▸ **Task to carry out**
Say how many lines in the entries hold the word "moved", and reply with that number only.

▸ **Data extract**

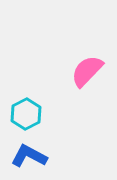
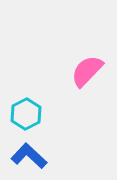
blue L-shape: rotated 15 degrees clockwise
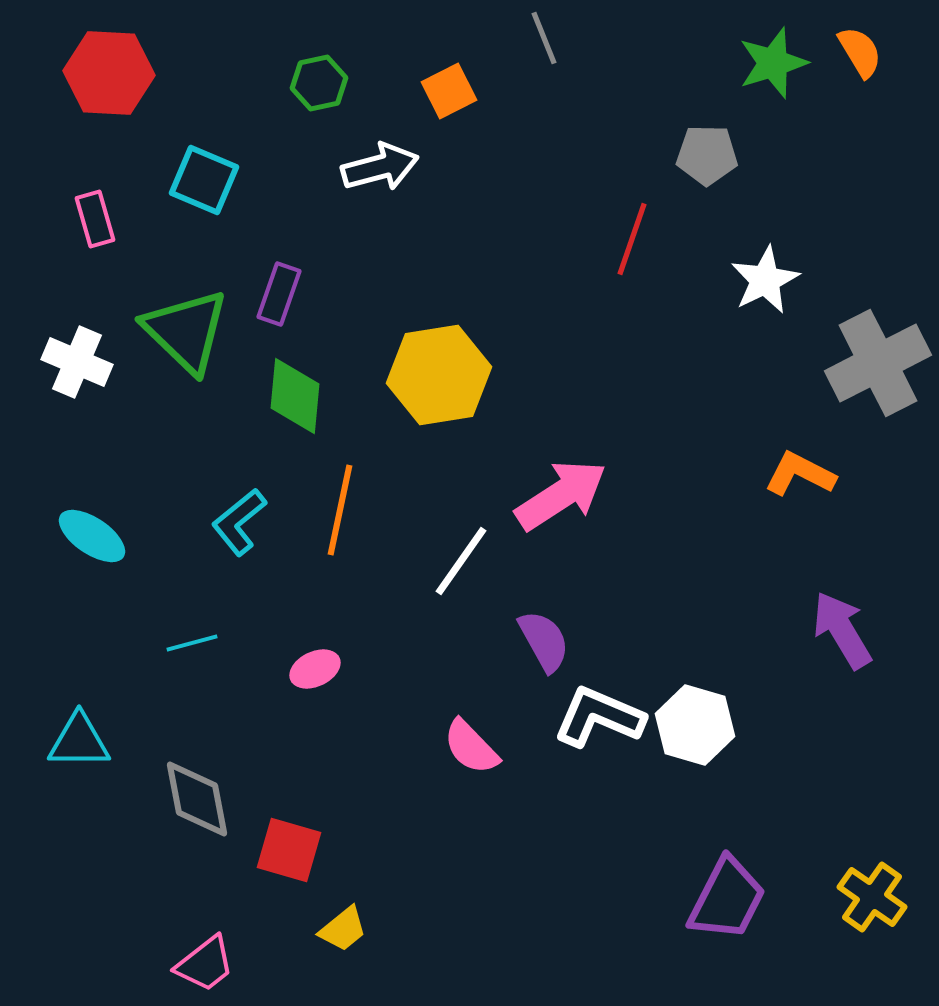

==

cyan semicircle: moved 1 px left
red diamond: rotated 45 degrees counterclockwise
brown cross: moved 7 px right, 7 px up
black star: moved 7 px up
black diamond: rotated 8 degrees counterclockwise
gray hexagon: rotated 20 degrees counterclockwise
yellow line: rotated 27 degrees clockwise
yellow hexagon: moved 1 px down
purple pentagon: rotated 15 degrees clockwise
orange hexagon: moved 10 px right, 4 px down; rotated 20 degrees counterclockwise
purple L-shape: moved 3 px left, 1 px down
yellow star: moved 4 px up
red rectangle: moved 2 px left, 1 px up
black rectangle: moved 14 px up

▸ **Your solution**
9